(Records excerpted from a collection)
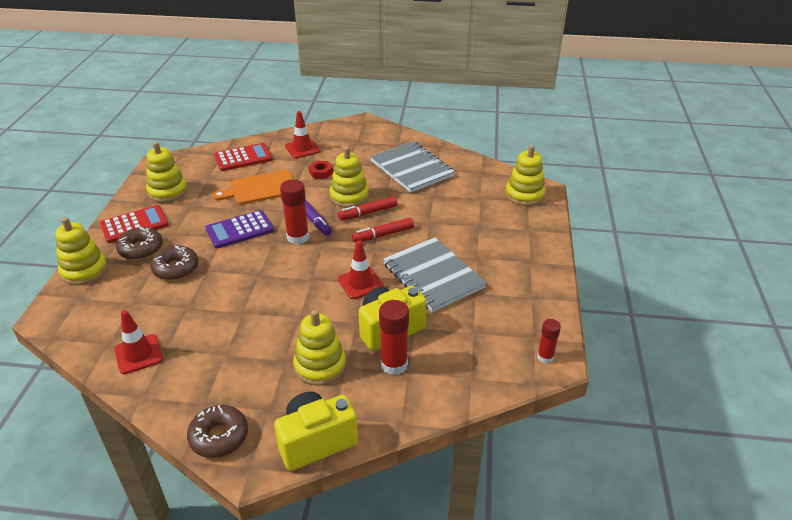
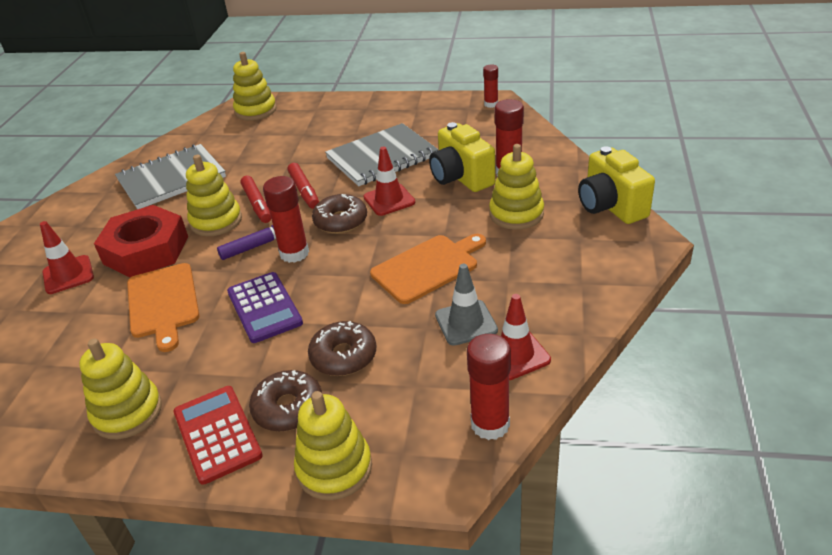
camera: 85 degrees left, 0 degrees up
(80, 338) = (490, 424): none -> red glue stick
(184, 328) = (466, 323): none -> grey traffic cone
(219, 437) = (622, 265): brown donut -> brown donut (340, 221)
(243, 158) = (61, 336): red calculator -> none
(258, 307) = (428, 267): none -> orange cutting board
(321, 172) = (146, 250): red nut -> red nut, size x2.41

- _TASK ITEM_: Give the data again exactly as written, with all pictures left out.

- _WRITTEN REPLY_:
camera: 85 degrees left, 0 degrees up
(80, 338) = (490, 424): none -> red glue stick
(184, 328) = (466, 323): none -> grey traffic cone
(219, 437) = (622, 265): brown donut -> brown donut (340, 221)
(243, 158) = (61, 336): red calculator -> none
(258, 307) = (428, 267): none -> orange cutting board
(321, 172) = (146, 250): red nut -> red nut, size x2.41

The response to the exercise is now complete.